INSTRUCTIONS FOR THE TASK:
Repeat what the lines below say, word for word, and skip every image.

SUPPLIED MATERIAL:
▽

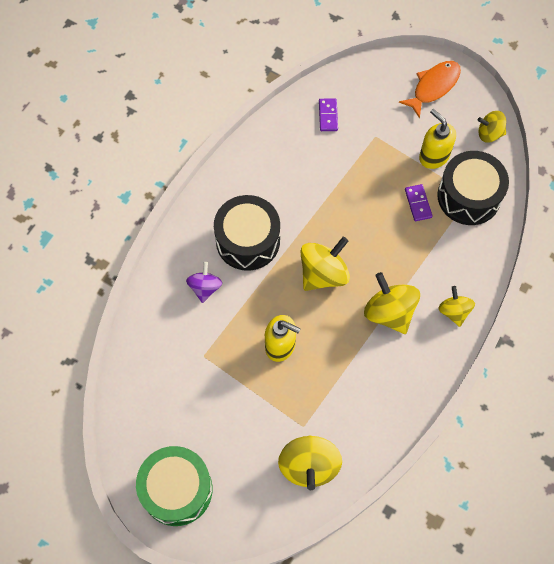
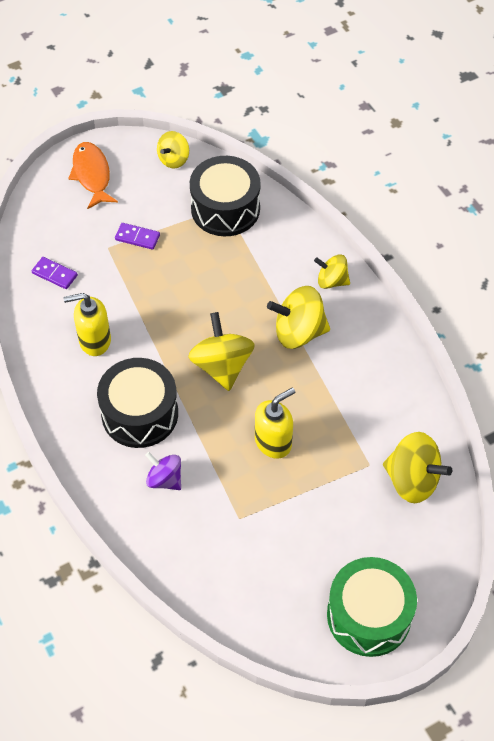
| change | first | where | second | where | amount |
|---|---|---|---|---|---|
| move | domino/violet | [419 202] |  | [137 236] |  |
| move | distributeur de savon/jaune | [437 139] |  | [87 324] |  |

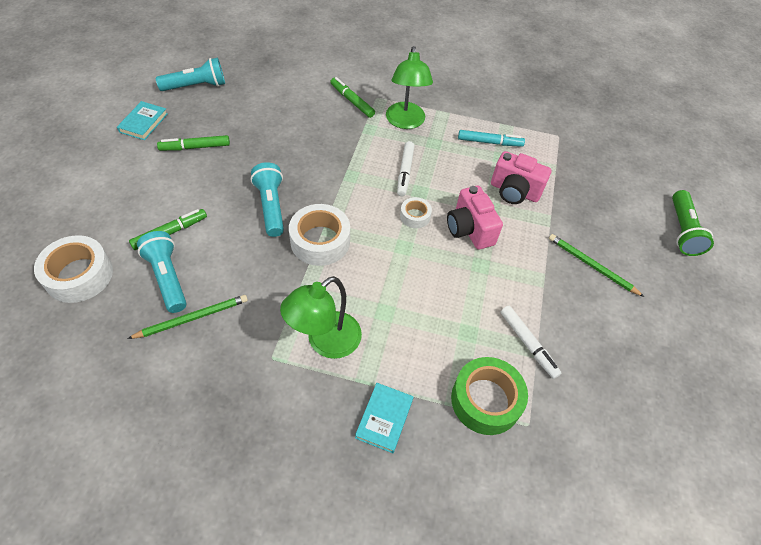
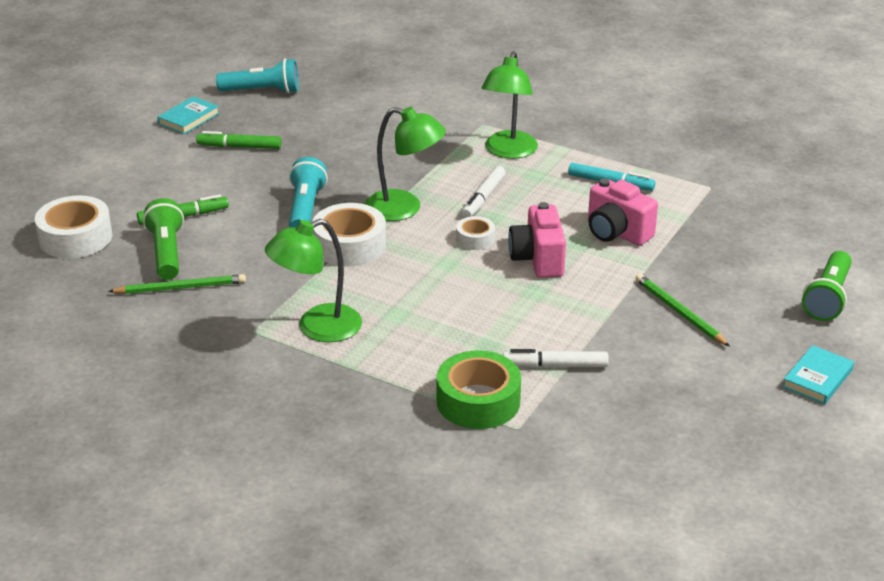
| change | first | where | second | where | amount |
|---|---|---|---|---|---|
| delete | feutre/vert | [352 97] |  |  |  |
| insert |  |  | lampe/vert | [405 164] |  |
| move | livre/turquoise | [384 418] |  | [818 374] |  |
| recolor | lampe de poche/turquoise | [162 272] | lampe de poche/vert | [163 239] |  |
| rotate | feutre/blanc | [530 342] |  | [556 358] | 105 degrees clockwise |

△

RESPONSE:
| change | first | where | second | where | amount |
|---|---|---|---|---|---|
| move | domino/violet | [419 202] |  | [137 236] |  |
| move | distributeur de savon/jaune | [437 139] |  | [87 324] |  |

| change | first | where | second | where | amount |
|---|---|---|---|---|---|
| delete | feutre/vert | [352 97] |  |  |  |
| insert |  |  | lampe/vert | [405 164] |  |
| move | livre/turquoise | [384 418] |  | [818 374] |  |
| recolor | lampe de poche/turquoise | [162 272] | lampe de poche/vert | [163 239] |  |
| rotate | feutre/blanc | [530 342] |  | [556 358] | 105 degrees clockwise |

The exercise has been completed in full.